# What is being asked:
Your answer must consist solely of the line containing "C105: 680pF (GND, REV) -> 680pF (AOUT, GND)" and each line after it through the end of the data, copied exactly.

□ □ □ □ □ □ □

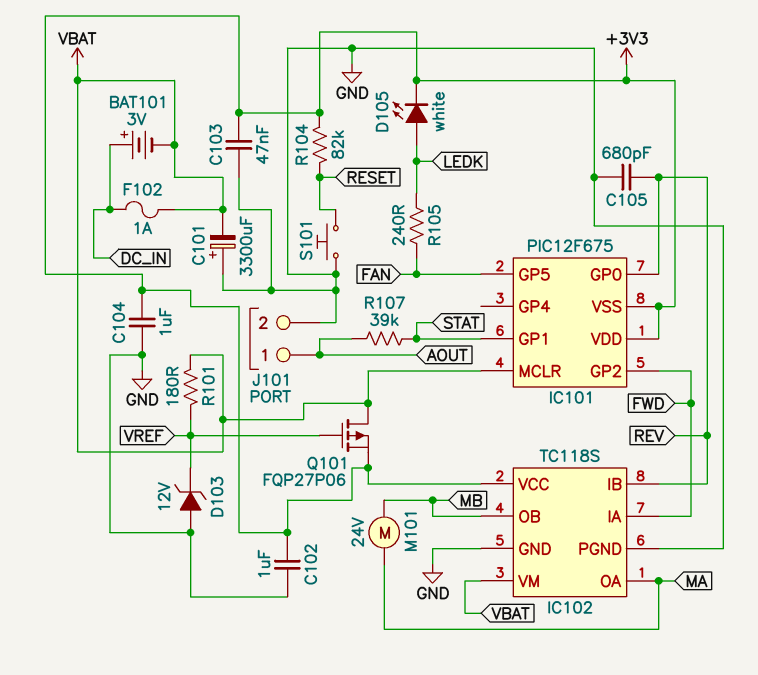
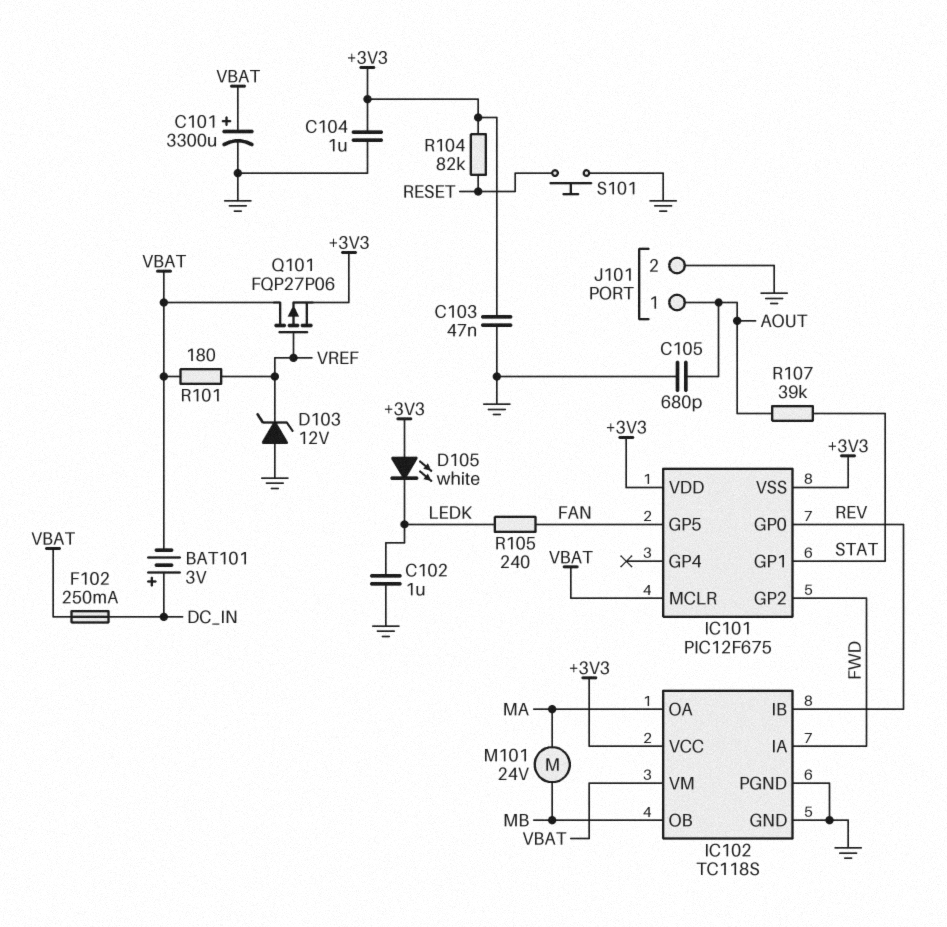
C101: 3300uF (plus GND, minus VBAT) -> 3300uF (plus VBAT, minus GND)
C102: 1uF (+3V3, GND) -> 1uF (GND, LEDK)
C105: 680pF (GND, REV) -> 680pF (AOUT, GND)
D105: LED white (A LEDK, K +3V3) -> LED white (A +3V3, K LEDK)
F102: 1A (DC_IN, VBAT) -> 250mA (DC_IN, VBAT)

□ □ □ □ □ □ □

# Your response:
C105: 680pF (GND, REV) -> 680pF (AOUT, GND)
D105: LED white (A LEDK, K +3V3) -> LED white (A +3V3, K LEDK)
F102: 1A (DC_IN, VBAT) -> 250mA (DC_IN, VBAT)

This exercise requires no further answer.